- EXERCISE INSTRUCTIONS
Your task is to find every line of the data that holds the string "brown" and copy it.

- ENTRIES SHOWN
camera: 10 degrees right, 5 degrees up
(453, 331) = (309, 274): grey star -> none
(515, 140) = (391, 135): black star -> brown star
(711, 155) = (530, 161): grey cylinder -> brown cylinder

* * *

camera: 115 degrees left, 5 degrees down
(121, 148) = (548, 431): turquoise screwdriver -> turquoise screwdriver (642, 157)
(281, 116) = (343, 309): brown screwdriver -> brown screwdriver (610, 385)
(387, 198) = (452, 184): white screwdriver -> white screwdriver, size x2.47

- WRITTEN RESPONSE
(515, 140) = (391, 135): black star -> brown star
(711, 155) = (530, 161): grey cylinder -> brown cylinder
(281, 116) = (343, 309): brown screwdriver -> brown screwdriver (610, 385)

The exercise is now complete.